-- Opening Marker --

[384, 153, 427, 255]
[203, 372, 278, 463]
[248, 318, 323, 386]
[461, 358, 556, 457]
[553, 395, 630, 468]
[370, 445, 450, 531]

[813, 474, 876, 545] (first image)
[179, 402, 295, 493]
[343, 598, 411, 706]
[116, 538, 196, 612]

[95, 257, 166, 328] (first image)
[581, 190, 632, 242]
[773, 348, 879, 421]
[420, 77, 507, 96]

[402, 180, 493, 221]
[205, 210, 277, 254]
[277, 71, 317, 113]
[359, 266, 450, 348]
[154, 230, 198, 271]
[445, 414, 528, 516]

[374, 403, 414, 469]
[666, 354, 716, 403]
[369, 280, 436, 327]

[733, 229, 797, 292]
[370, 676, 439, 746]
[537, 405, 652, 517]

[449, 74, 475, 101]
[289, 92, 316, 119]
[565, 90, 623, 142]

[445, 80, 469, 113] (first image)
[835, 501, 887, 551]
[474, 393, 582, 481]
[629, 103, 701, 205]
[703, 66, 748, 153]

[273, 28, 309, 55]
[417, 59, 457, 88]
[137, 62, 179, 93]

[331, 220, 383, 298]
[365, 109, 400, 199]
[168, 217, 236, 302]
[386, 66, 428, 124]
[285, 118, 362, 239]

-- Closing Marker --

- [To do]: Recopy all of the records verbatim.

- [Answer for this exercise]:
[384, 153, 427, 255]
[203, 372, 278, 463]
[248, 318, 323, 386]
[461, 358, 556, 457]
[553, 395, 630, 468]
[370, 445, 450, 531]

[813, 474, 876, 545] (first image)
[179, 402, 295, 493]
[343, 598, 411, 706]
[116, 538, 196, 612]

[95, 257, 166, 328] (first image)
[581, 190, 632, 242]
[773, 348, 879, 421]
[420, 77, 507, 96]

[402, 180, 493, 221]
[205, 210, 277, 254]
[277, 71, 317, 113]
[359, 266, 450, 348]
[154, 230, 198, 271]
[445, 414, 528, 516]

[374, 403, 414, 469]
[666, 354, 716, 403]
[369, 280, 436, 327]

[733, 229, 797, 292]
[370, 676, 439, 746]
[537, 405, 652, 517]

[449, 74, 475, 101]
[289, 92, 316, 119]
[565, 90, 623, 142]

[445, 80, 469, 113] (first image)
[835, 501, 887, 551]
[474, 393, 582, 481]
[629, 103, 701, 205]
[703, 66, 748, 153]

[273, 28, 309, 55]
[417, 59, 457, 88]
[137, 62, 179, 93]

[331, 220, 383, 298]
[365, 109, 400, 199]
[168, 217, 236, 302]
[386, 66, 428, 124]
[285, 118, 362, 239]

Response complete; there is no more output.